** START Dataset records **

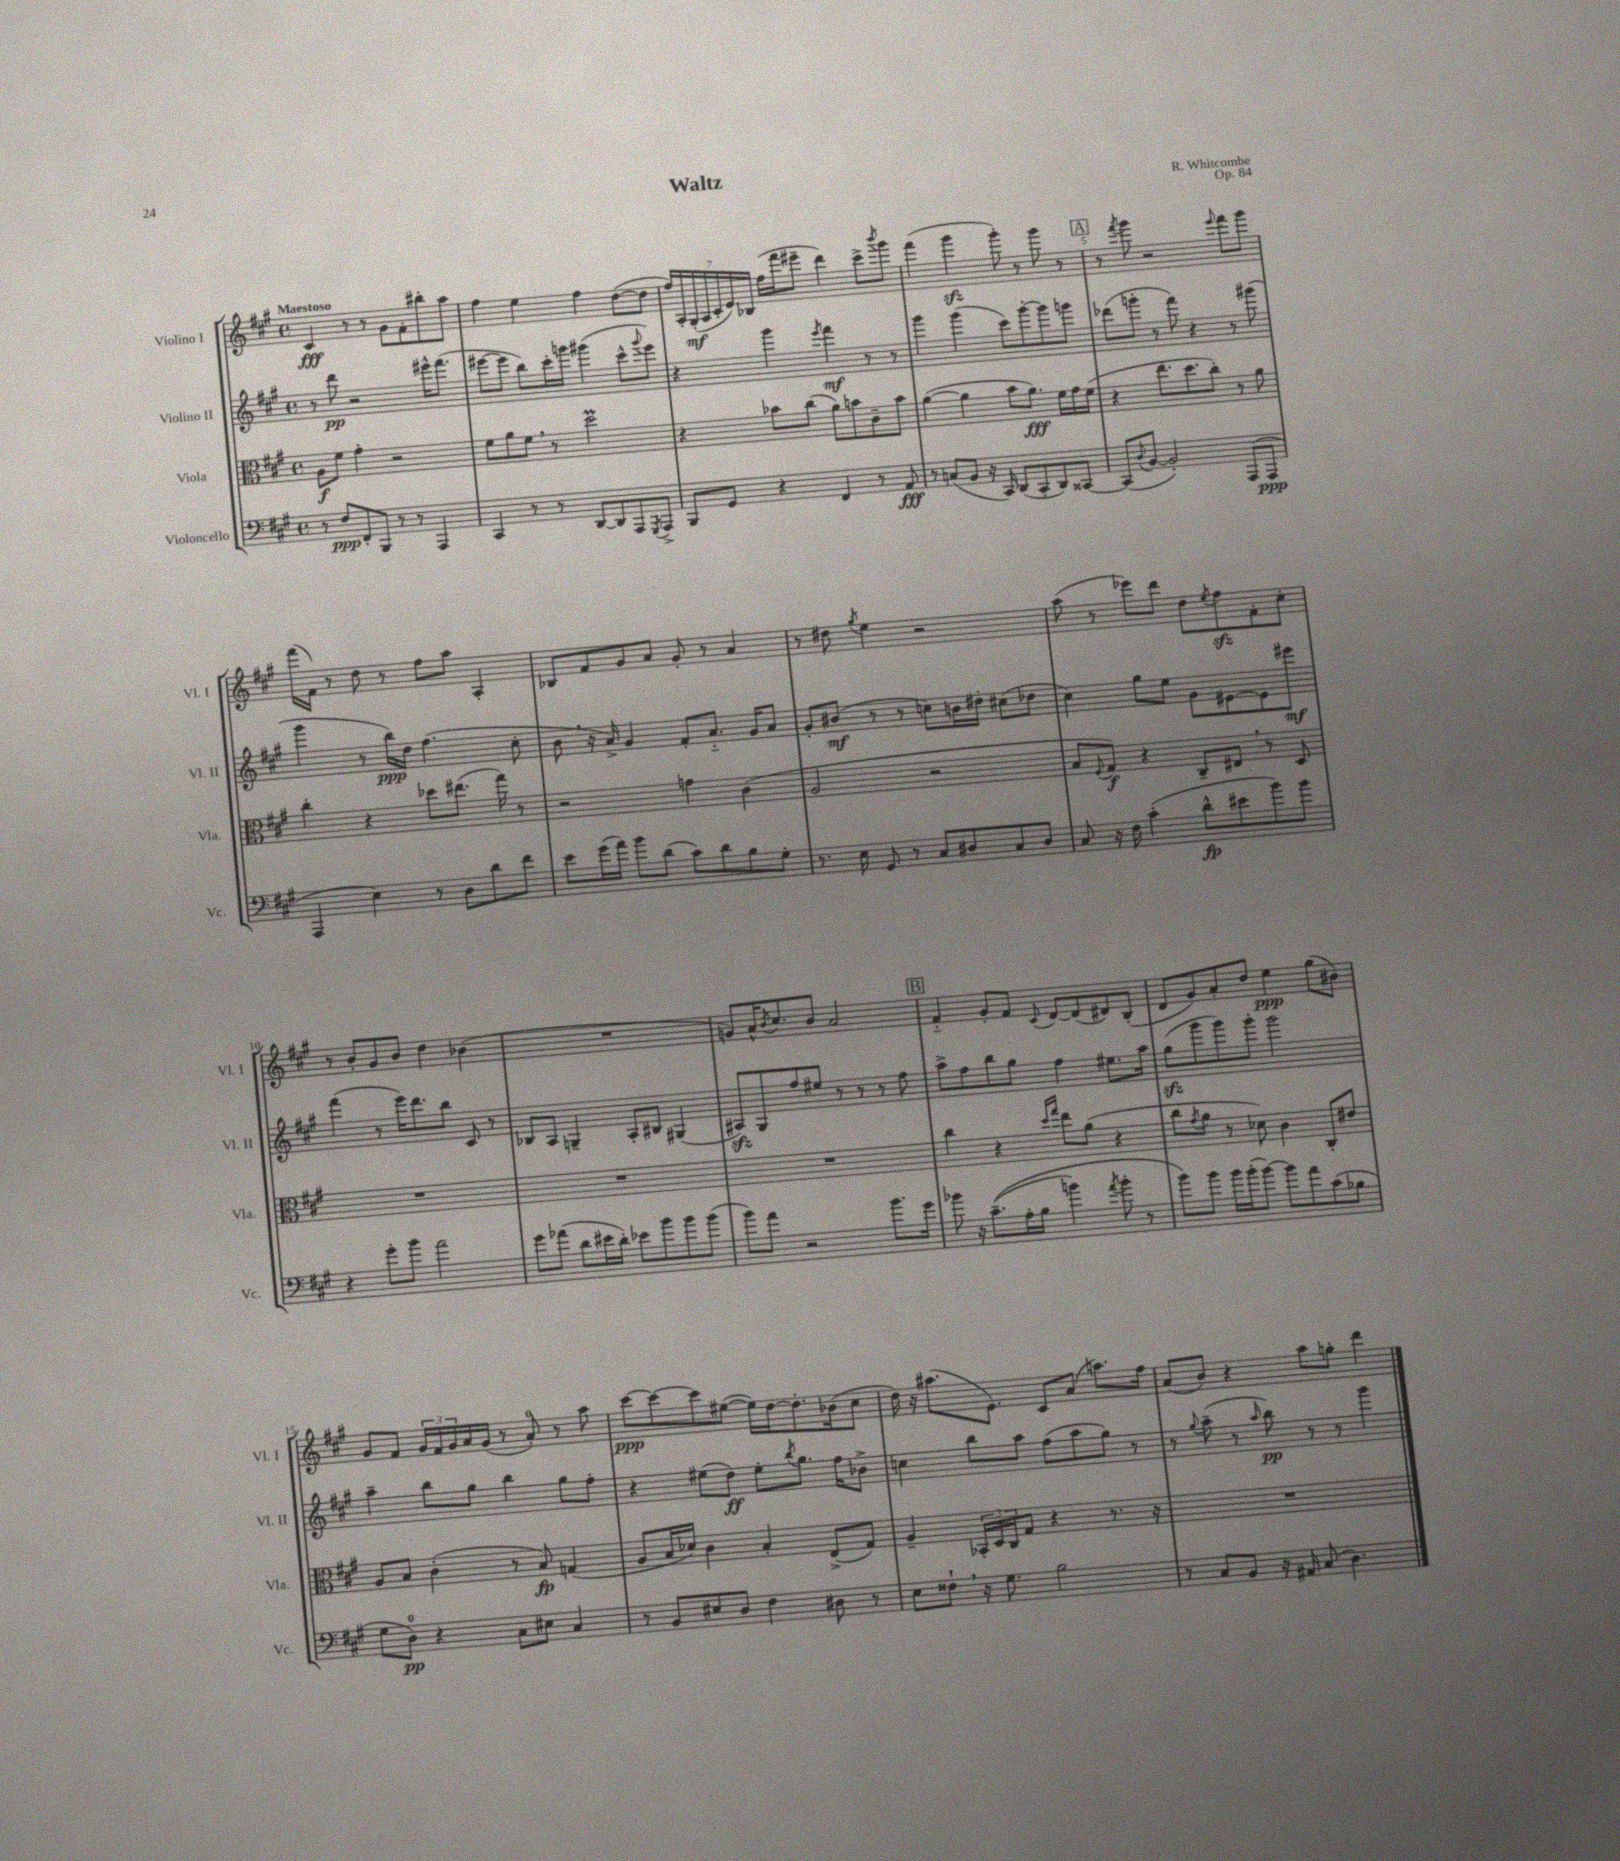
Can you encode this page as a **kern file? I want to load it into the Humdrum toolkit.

**kern	**kern	**kern	**kern
*staff4	*staff3	*staff2	*staff1
*clefF4	*clefC3	*clefG2	*clefG2
*k[f#c#g#]	*k[f#c#g#]	*k[f#c#g#]	*k[f#c#g#]
*M4/4	*M4/4	*M4/4	*M4/4
*met(c)	*met(c)	*met(c)	*met(c)
8r	8A	8r	4c#
8F#	8f#	8ddd	.
8FF#'	4g#'	2r	8r
8BBB	.	.	8r
8r	2r	.	8g#
8r	.	.	8f#'
4AAA	.	16eee#^^	8bb#'
.	.	(8.fff#	.
.	.	.	8aa
=	=	=	=
4CC#	8f#	[8eee#	4ff#
.	8a	8eee#]	.
8r	8f#	8bb)	4ee
8r	8r	16ccc#'	.
.	.	16ggg	.
[8DD	2dd	(4ggg#	4ff#
8DD]	.	.	.
8AAA	.	8ccc#^^	([8dd
8qGGG#	.	8qqggg#	.
8AAA^	.	8eee#)	8dd]
=	=	=	=
8BBB	4r	4r	28ff#)
.	.	.	28A'
.	.	.	(28G#'
.	.	.	28A
8GG#	.	.	.
.	.	.	28c#'
.	.	.	28e)
.	.	.	28B-
4r	8b-	4ggg#	(16ff#
.	.	.	16fff#
.	(8cc#	.	8eee#~
.	.	8qeee	.
4FF#	8a)	4fff#	4ddd)
.	8b	.	.
8r	8c#~	8r	8ccc#^
.	.	.	8qbbb
8AA	8b	8r	8ggg#
=	=	=	=
8r	([4a	4ggg#	(4fff#
(8C	.	.	.
8BB	4a]	(4ggg#	4ggg#
16r	.	.	.
16CC#)	.	.	.
(8DD	8b	8ccc#)	8ggg#')
8CC#'	8.a)	[8ggg#'	8r
8DD)	.	8ggg#]	8ggg#
.	16f#	.	.
[8CC##	16g#	8ggg	8r
.	(16f#	.	.
=	=	=	=
(8CC##]	4r	(8ddd-	8r
8qqD	.	.	8qfff#
[8BB	.	8ggg'	8ggg#
2BB'])	8.ee	8r	2r
.	.	8fff#)	.
.	8.dd	.	.
.	.	4r	.
.	8cc#')	.	.
.	.	.	8qqeee
(8AAA	8r	8r	8fff#
8AAA	8a	(8ggg#	8ggg#
=	=	=	=
4AAA	4cc#'	4ggg#	(16fff#
.	.	.	16f#)
.	.	.	8r
4E)	4r	8r	8dd
.	.	16bb)	8r
.	.	16dd	.
8r	8dd-	(4.ff#	8ff#
8D	(8.ee#	.	8aa
8d	.	.	4A'
.	16gg#)	.	.
8f#	8r	8cc#'	.
=	=	=	=
8e	2r	8b	8B-
(16g#	.	16r	8f#
16a)	.	16a^)	.
8b	.	4g#	8g#
(8d	.	.	8a
8c#)	4g	8f#'	8g#'
8d	.	8.a'~	8r
8B	(4c#	.	4a
.	.	16g#	.
8G#'	.	8a	.
=	=	=	=
8.r	2A	8g#'	8r
.	.	(8b#	8dd#
16E	.	.	.
.	.	.	8qgg#
8GG#	.	8r	4ee
8r	.	8r	.
8C#	2r	8cc)	2r
8D#	.	16b	.
.	.	16dd#'	.
8C#	.	(8cc#	.
8D#	.	8dd-	.
=	=	=	=
8C#	8B	4cc#)	(8aa
.	8qqF#	.	.
16r	8G#)	.	8r
16F#	.	.	.
(4c#'	4r	8gg#	8eee-)
.	.	8ee	8ddd
8d^^	8C#~	8g#	8dd
.	.	.	8qee
8e#	8E#	[8e#	8ff#
8b)	8r	8e#]	8f#'
8b	8D	8eee#	8cc#'
=	=	=	=
4r	1r	(4fff#	8r
.	.	.	8b'
8g#'	.	8r	8g#
8b	.	16eee)	8b
.	.	8.ddd	.
2a	.	.	4dd
.	.	8bb	.
.	.	8c#	(4b-
.	.	8r	.
=	=	=	=
8g#	1r	8B-	1r
(8a-	.	8A	.
8d	.	4G~	.
16e#	.	.	.
16d')	.	.	.
8e-	.	8A'	.
8b	.	8B#	.
8b	.	(4G#	.
(8b	.	.	.
=	=	=	=
8b)	1r	8A#)	8g)
8a	.	8G#	16a^^
.	.	.	8qb
.	.	.	8.cc#
2r	.	8ff#	.
.	.	8ee#	8b
.	.	8r	2a
.	.	8r	.
8.b	.	8r	.
.	.	8ff#	.
16g#	.	.	.
=	=	=	=
8b-	4cc#	8aa^	4f#'~
16r	.	8ff#	.
&((8.c#~	.	.	.
.	4r	8bb	8g#'
16A'	.	8gg#	8f#
16B	.	.	.
.	16qqdd	.	.
.	16qqgg#	.	8qqc#
4b)	8ee	4ff#	[8d
.	(8a	.	(8d]
8qa	.	.	.
8b'	4r	8.ee#	8d#)
8r	.	.	(8B'
.	.	16aa	.
=	=	=	=
8b&)	8cc#	(8gg#	8d
.	8qg#	.	.
8b	8a	8ggg#	8g#)
16b	8r	8ggg#)	8a'
(16b'	.	.	.
[8b)	8d-)	8ggg#'	8dd
8b]	4c#	2ggg#	4ee
8a	.	.	.
(8c#	8C#'	.	(8gg#
8B-	8e#	.	8b#)
=	=	=	=
8G#	8A	4aa~	8g#
8D)	8B	.	8f#
4r	(4c#'	8bb	24g#
.	.	.	24f#
.	.	.	24g#
.	.	8gg#	16a
.	.	.	(16g#
8C#	8r	4bb	8r
8E#	8B)	.	8a')
4C#	(4G	8gg#	8r
.	.	8ff#'	8aa
=	=	=	=
8r	8A	4r	[8ccc#
8BB	16B	.	8ccc#_
.	16d-)	.	.
8E#	4c#	(8ee#	8ccc#]
8D	.	8dd)	([8ee#
4F#	4B'	8ee#'	16ee#])
.	.	.	[16dd
.	.	8qbb	.
.	.	8.gg#	8.dd']
8D#	(8E^	.	.
.	.	16ff#	(16b-
8r	8G#)	8b-^	8cc#
=	=	=	=
8E	4A~	4cc	16dd)
.	.	.	16r
8F##`	.	.	(8.aa#
16r	24BB-'	8bb	.
.	24D	.	.
8.G#	.	.	8.e)
.	24C#	.	.
.	8G#	8aa	.
2B	4r	(8ff#	8c#
.	.	8aa	(8a
.	8.r	8gg#)	8.aa)
.	.	8r	.
.	16r	.	16ff#
=	=	=	=
8r	1r	8r	(8a
.	.	8qqgg#	.
8C#	.	(8aa~	8b)
8BB	.	8r	4r
.	.	16qqaa	.
16r	.	8bb)	.
16AA#	.	.	.
(8C#	.	8r	8aa
4.D)	.	8r	8gg'
.	.	4ggg#	4ddd
==	==	==	==
*-	*-	*-	*-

** END Dataset records **

Return each line of the data above that contains the string "kern".

= Response to the task =
Can you encode this page as a **kern file? I want to load it into the Humdrum toolkit.
**kern	**kern	**kern	**kern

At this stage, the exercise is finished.